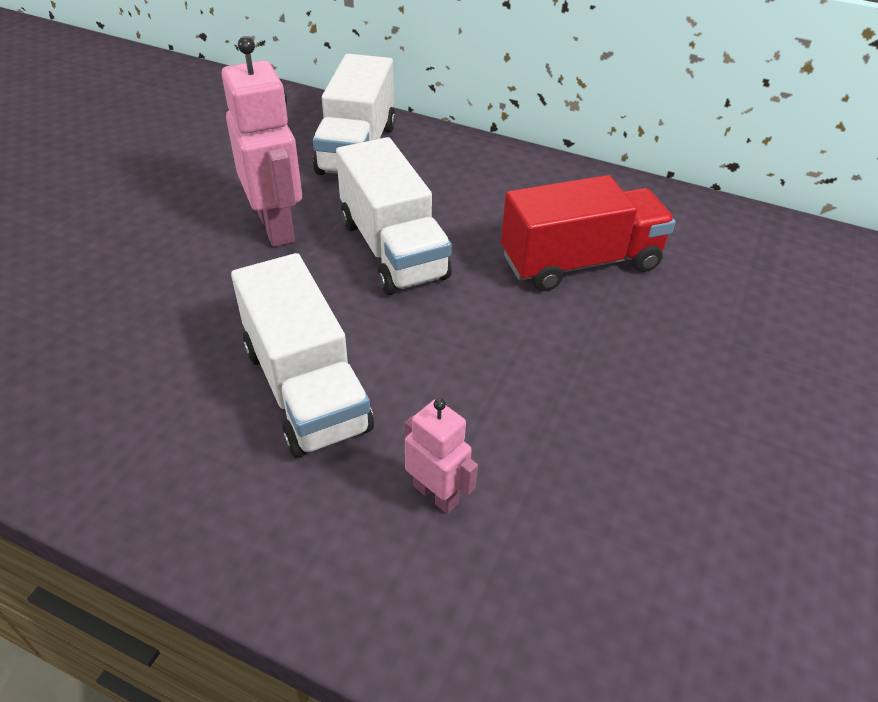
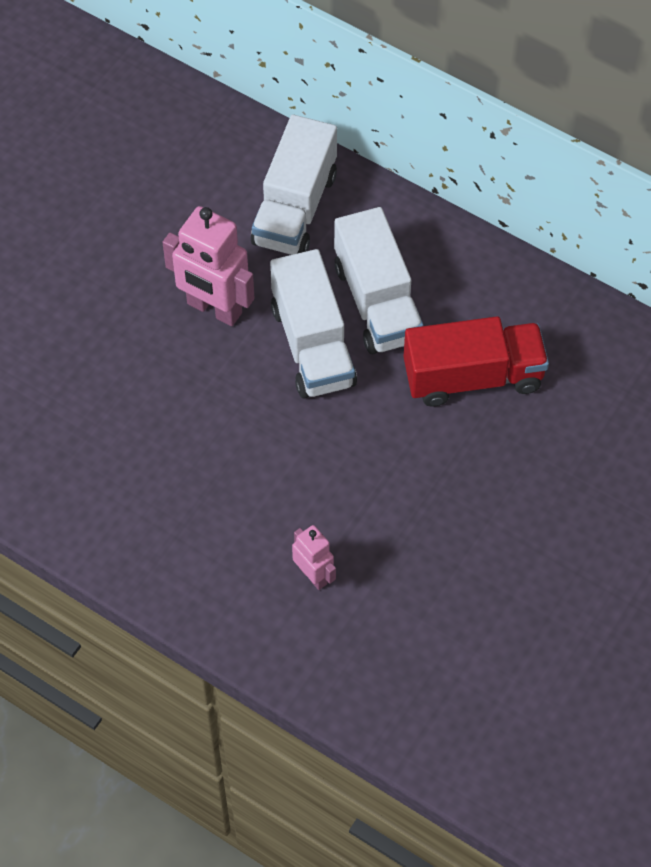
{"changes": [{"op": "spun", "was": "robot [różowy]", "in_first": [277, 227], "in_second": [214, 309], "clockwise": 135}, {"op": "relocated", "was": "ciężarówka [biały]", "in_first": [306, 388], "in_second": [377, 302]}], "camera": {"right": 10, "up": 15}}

--

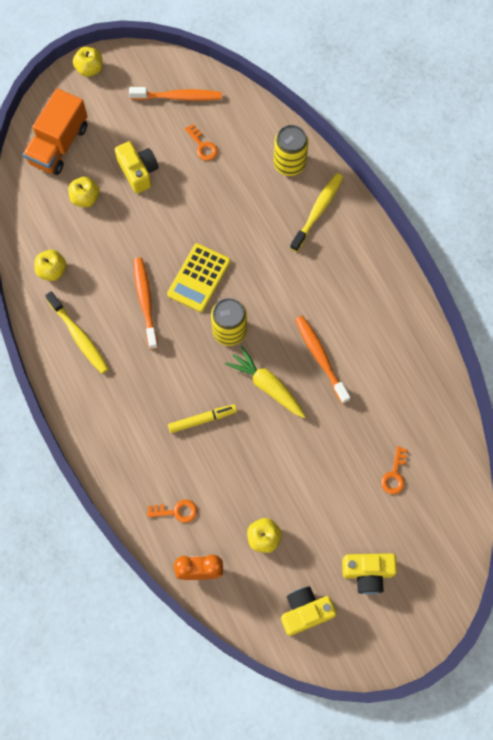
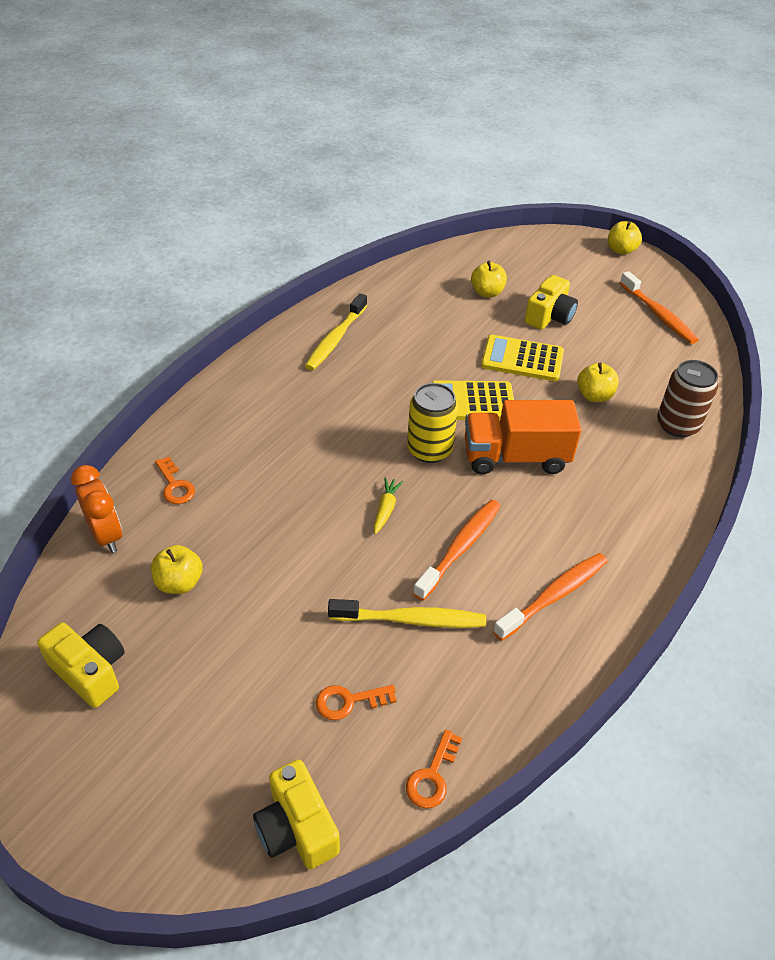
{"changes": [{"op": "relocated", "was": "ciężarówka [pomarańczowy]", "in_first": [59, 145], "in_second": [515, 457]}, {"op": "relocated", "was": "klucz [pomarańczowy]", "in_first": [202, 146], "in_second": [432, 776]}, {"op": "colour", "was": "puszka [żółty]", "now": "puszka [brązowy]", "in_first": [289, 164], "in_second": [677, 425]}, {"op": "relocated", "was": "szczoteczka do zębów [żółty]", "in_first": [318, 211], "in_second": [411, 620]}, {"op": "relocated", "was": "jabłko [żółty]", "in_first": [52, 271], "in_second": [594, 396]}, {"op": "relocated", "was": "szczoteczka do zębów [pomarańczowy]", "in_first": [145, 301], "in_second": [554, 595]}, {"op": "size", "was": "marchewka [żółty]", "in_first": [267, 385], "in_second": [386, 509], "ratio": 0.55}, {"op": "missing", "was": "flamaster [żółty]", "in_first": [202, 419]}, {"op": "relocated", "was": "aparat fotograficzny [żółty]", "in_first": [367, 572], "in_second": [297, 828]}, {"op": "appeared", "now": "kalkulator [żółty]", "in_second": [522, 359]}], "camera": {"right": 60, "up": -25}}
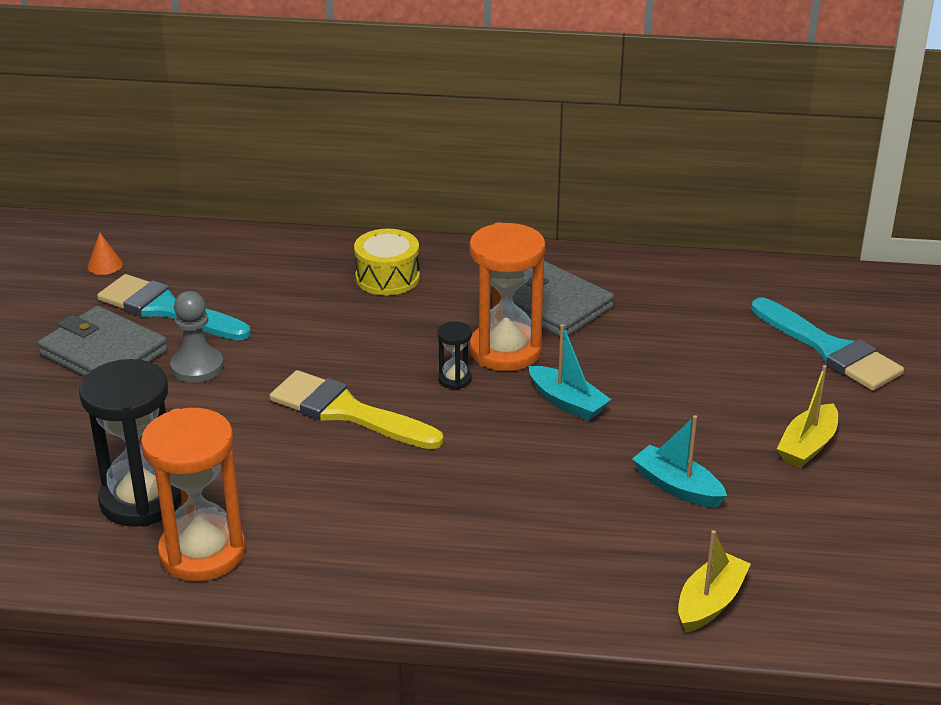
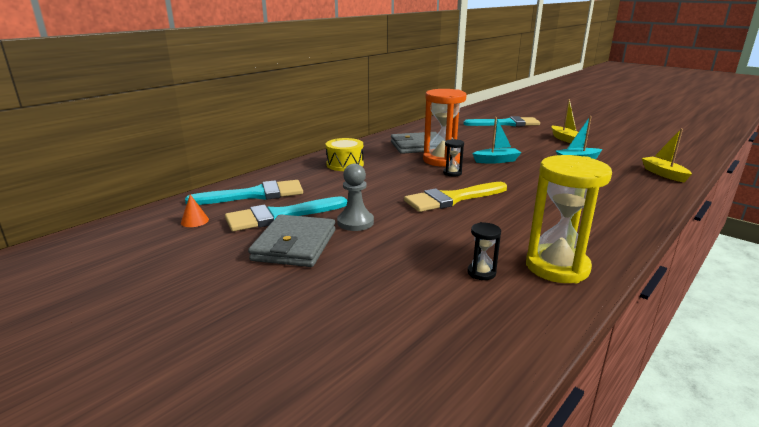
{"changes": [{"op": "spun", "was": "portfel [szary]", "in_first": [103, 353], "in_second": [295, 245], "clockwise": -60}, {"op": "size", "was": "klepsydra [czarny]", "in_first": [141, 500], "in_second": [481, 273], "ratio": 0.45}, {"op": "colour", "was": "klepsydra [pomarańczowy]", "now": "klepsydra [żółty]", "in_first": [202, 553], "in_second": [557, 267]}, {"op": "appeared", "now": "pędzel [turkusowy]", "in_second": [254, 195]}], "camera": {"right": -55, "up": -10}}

==

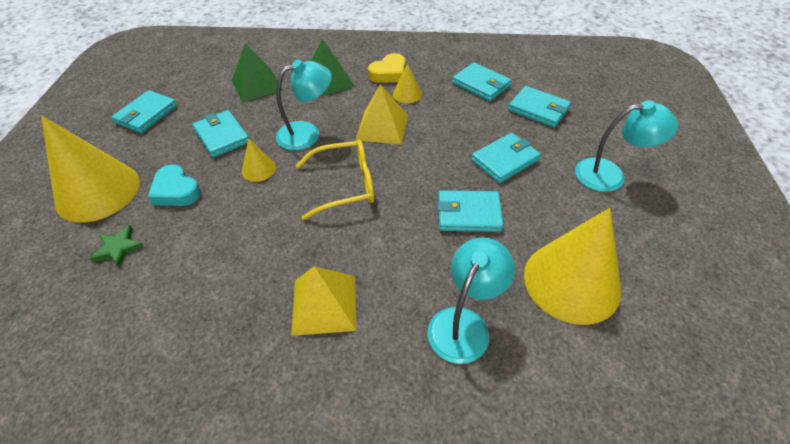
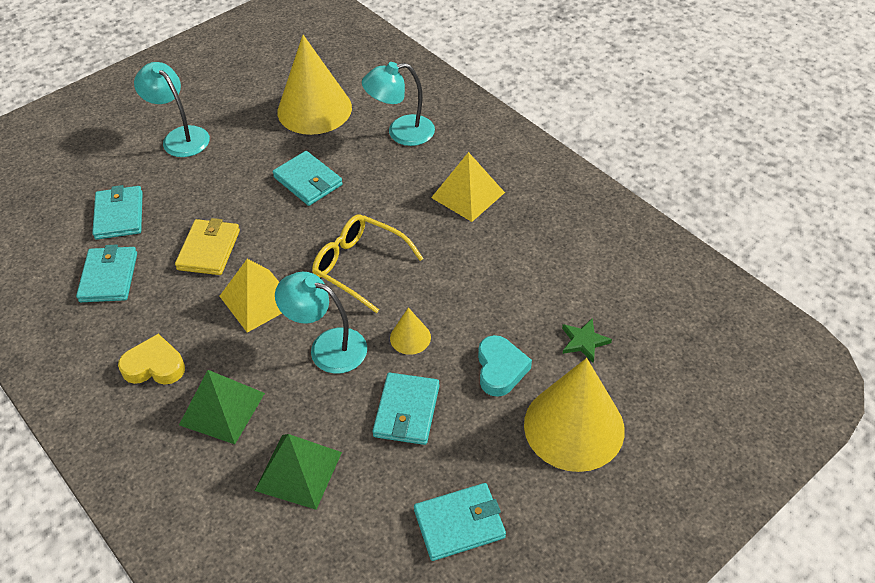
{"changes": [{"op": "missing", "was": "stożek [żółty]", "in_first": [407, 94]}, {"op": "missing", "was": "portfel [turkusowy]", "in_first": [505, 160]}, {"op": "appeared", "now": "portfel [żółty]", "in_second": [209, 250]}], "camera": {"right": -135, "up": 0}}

_Problem to solve_
Show each line in the entries that holds the string "spun".

_Task solution_
{"changes": [{"op": "spun", "was": "robot [różowy]", "in_first": [277, 227], "in_second": [214, 309], "clockwise": 135}, {"op": "relocated", "was": "ciężarówka [biały]", "in_first": [306, 388], "in_second": [377, 302]}], "camera": {"right": 10, "up": 15}}
{"changes": [{"op": "spun", "was": "portfel [szary]", "in_first": [103, 353], "in_second": [295, 245], "clockwise": -60}, {"op": "size", "was": "klepsydra [czarny]", "in_first": [141, 500], "in_second": [481, 273], "ratio": 0.45}, {"op": "colour", "was": "klepsydra [pomarańczowy]", "now": "klepsydra [żółty]", "in_first": [202, 553], "in_second": [557, 267]}, {"op": "appeared", "now": "pędzel [turkusowy]", "in_second": [254, 195]}], "camera": {"right": -55, "up": -10}}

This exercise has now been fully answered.